◆ EXERCISE BRIEF:
Which lines in the entries below contain the string "numericTimeSignature"? Pull out each of those lines in full.

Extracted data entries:
►

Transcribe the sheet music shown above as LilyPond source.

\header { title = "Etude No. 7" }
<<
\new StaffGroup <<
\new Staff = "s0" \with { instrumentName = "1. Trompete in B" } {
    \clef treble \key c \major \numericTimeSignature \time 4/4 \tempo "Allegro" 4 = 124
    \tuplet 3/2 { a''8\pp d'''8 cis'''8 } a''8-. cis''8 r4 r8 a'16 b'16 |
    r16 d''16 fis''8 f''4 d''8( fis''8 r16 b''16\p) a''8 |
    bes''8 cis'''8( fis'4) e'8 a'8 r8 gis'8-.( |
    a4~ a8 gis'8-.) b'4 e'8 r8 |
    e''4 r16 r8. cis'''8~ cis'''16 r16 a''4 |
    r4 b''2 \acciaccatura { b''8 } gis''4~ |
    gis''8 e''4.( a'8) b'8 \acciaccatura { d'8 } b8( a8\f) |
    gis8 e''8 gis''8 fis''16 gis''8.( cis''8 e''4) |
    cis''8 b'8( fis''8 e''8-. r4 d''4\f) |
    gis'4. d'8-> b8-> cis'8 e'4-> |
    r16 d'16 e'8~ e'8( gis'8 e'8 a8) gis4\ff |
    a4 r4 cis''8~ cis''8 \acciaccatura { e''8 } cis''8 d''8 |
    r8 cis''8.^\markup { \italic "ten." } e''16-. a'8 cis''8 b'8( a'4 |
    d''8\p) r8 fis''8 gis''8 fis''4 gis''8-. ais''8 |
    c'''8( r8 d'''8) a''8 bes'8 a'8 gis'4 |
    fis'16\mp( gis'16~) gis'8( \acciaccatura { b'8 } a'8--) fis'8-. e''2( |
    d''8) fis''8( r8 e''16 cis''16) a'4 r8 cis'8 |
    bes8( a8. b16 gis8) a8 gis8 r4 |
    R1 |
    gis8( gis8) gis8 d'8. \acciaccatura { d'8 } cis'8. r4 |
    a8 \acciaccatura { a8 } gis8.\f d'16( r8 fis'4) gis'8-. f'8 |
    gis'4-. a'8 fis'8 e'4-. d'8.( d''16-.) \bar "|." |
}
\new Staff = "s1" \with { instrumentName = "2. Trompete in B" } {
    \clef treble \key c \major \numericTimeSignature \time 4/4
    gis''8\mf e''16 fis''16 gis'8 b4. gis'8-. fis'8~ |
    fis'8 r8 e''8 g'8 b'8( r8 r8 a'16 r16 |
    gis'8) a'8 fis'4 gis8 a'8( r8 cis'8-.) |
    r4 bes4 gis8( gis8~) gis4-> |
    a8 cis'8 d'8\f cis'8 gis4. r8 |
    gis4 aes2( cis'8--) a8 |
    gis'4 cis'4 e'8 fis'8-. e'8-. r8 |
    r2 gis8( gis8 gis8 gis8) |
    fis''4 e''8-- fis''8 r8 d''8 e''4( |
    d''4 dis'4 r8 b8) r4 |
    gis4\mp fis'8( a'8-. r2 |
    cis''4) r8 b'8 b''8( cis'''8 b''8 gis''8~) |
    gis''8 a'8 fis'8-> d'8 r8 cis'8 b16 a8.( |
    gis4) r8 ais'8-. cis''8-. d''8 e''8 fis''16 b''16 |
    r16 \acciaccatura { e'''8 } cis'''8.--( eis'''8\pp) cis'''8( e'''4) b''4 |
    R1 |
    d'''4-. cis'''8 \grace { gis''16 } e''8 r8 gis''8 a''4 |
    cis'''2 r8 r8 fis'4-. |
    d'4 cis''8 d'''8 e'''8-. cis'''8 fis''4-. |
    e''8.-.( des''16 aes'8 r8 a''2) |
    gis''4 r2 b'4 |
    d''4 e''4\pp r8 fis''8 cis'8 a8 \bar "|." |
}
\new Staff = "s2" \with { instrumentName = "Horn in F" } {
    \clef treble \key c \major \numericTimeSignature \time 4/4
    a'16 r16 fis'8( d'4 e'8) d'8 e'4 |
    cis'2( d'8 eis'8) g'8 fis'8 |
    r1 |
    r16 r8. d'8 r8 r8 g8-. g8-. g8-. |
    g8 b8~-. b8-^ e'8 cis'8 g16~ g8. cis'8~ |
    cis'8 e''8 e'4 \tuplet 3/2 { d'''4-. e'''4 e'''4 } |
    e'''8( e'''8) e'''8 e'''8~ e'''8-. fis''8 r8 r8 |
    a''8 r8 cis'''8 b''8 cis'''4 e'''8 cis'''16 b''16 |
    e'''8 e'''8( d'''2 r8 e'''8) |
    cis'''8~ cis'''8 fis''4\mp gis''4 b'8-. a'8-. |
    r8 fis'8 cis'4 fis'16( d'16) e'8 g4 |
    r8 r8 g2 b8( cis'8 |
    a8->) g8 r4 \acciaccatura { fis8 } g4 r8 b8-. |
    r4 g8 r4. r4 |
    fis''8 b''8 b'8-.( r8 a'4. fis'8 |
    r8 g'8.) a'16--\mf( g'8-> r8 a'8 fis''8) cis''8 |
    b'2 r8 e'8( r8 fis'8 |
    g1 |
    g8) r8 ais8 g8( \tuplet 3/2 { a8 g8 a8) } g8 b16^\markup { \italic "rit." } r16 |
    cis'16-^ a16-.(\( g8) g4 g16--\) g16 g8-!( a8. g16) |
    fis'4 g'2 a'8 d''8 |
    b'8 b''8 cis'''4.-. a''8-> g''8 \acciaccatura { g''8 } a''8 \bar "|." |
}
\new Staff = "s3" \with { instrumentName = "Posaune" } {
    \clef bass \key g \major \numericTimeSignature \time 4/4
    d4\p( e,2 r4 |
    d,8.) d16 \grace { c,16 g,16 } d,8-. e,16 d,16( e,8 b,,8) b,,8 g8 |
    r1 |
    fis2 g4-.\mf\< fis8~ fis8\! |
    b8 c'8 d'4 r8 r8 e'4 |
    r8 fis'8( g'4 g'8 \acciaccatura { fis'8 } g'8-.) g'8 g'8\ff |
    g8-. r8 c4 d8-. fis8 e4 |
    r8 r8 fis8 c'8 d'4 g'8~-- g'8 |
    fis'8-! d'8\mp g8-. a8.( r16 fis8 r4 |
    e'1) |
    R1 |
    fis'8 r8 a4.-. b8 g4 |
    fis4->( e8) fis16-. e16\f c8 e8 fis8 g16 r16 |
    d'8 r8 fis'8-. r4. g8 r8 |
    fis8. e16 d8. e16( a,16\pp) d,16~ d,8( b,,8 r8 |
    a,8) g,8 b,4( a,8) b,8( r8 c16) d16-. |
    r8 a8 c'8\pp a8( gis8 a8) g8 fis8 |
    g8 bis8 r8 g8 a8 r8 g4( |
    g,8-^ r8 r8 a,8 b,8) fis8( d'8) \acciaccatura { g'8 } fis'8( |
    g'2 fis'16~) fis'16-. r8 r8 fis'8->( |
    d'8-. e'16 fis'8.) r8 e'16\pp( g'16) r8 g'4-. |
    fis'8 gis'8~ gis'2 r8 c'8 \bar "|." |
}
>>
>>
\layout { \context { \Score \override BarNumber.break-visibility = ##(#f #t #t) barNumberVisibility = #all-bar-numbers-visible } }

◄

◆ TASK SOLUTION:
    \clef treble \key c \major \numericTimeSignature \time 4/4 \tempo "Allegro" 4 = 124
    \clef treble \key c \major \numericTimeSignature \time 4/4
    \clef treble \key c \major \numericTimeSignature \time 4/4
    \clef bass \key g \major \numericTimeSignature \time 4/4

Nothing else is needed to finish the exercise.